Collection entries

=======

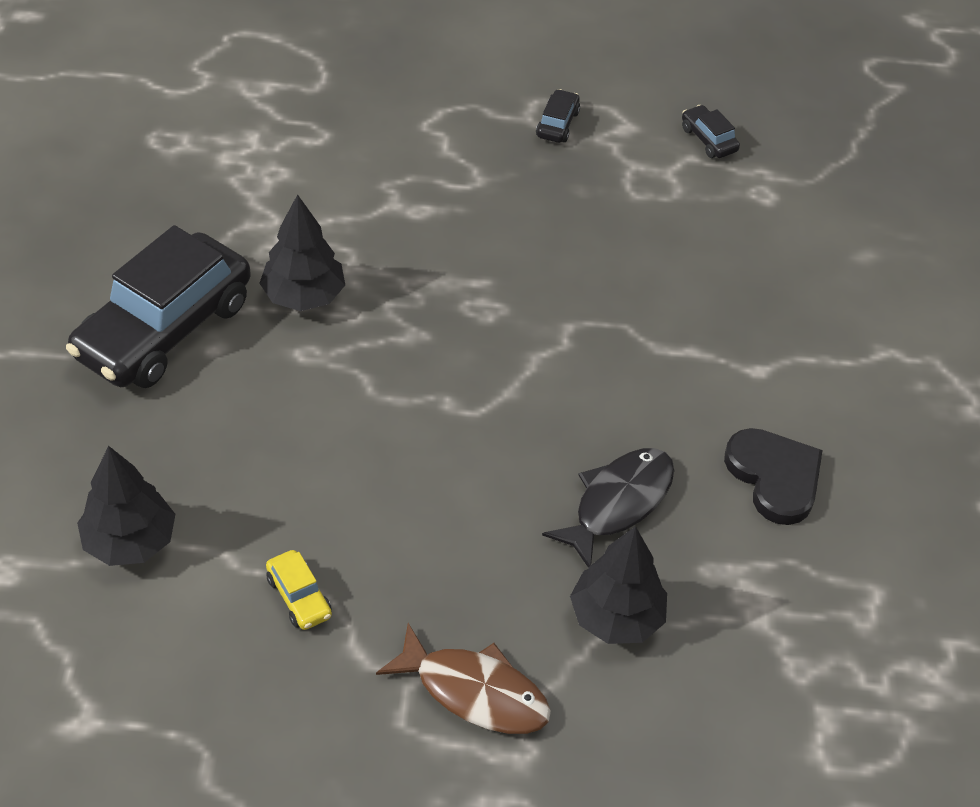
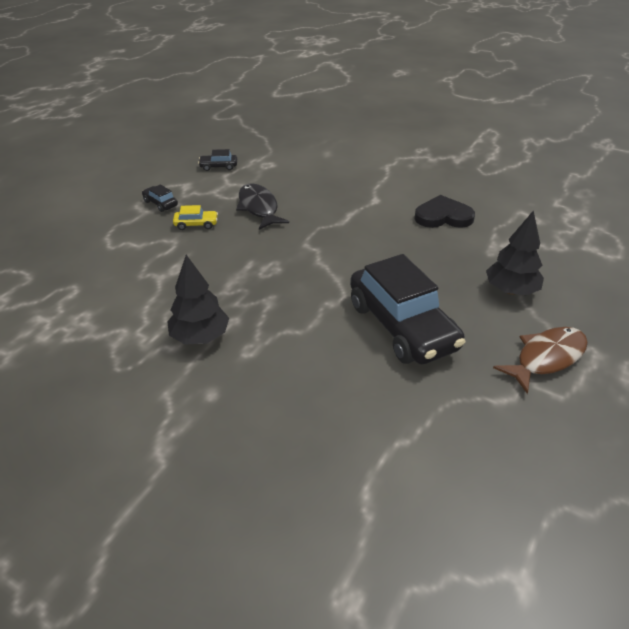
camera: 60 degrees left, 10 degrees down
(130, 542) = (359, 497): black tree -> none
(164, 329) = (171, 416): black car -> black car (402, 326)
(299, 597) = (449, 415): yellow car -> yellow car (196, 224)
(618, 503) = (435, 266): black fish -> black fish (259, 208)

=======

Directions — Count the lines in the entries where the string "black" appears, and report only the number.

Solved exercise — 3